## [Source records]
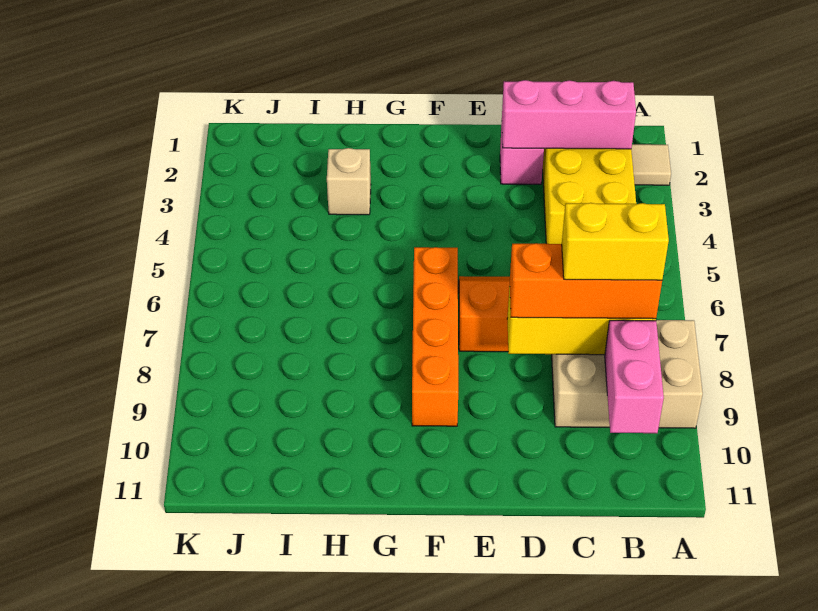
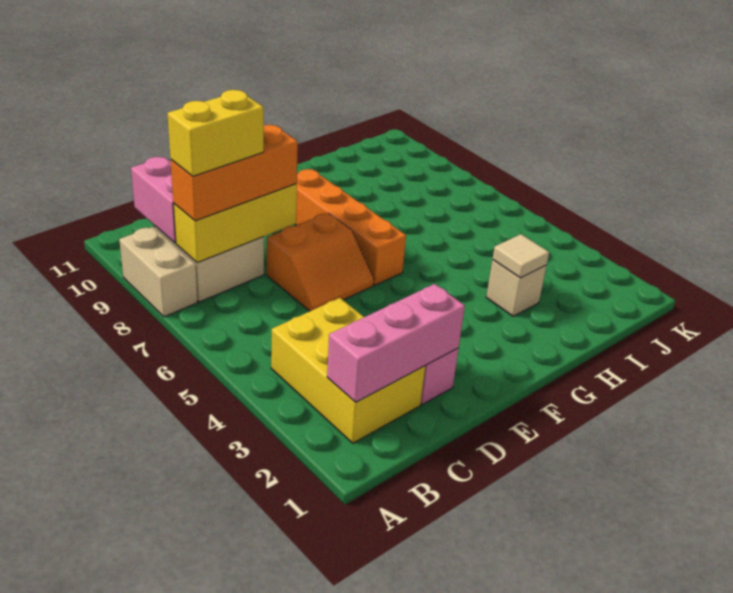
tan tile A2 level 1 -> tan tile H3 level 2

* * *

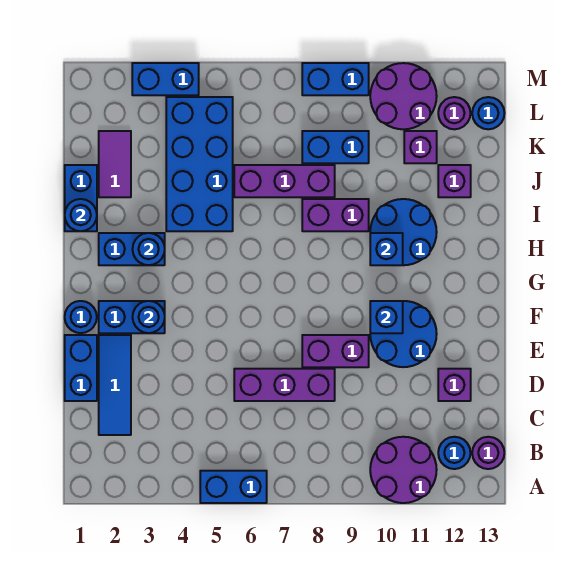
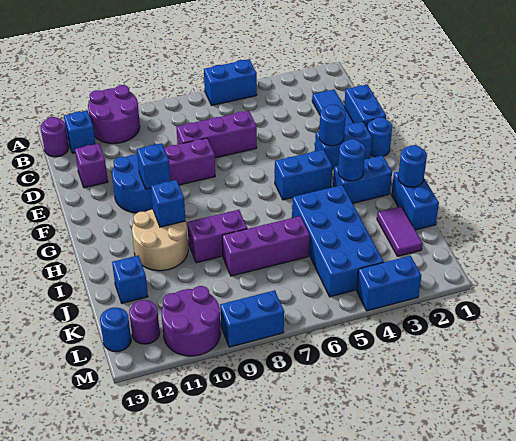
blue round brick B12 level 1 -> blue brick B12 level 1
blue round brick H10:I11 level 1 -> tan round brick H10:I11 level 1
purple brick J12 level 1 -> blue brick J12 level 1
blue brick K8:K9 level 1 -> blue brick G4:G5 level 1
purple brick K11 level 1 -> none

---

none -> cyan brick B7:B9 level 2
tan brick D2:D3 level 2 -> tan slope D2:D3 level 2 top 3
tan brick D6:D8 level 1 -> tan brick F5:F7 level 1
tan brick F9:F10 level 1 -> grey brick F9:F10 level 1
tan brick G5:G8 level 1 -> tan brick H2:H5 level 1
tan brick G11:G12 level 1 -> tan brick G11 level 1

## [Exercise goal]
From the line containing "blue round brick B12" down to the line containing "purple brick K11 level 1 -> none" in the material above, reproduce every line exactly, including the two end lines.

## [Answer space]
blue round brick B12 level 1 -> blue brick B12 level 1
blue round brick H10:I11 level 1 -> tan round brick H10:I11 level 1
purple brick J12 level 1 -> blue brick J12 level 1
blue brick K8:K9 level 1 -> blue brick G4:G5 level 1
purple brick K11 level 1 -> none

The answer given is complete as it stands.